_REQUIRED WORK_:
Write only the number of lines in the data that include the word "orange".

_RECORDED INFORMATION_:
-.-.-

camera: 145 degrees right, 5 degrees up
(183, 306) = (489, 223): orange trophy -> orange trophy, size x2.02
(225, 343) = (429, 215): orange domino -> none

-.-.-

_ANSWER SECTION_:
2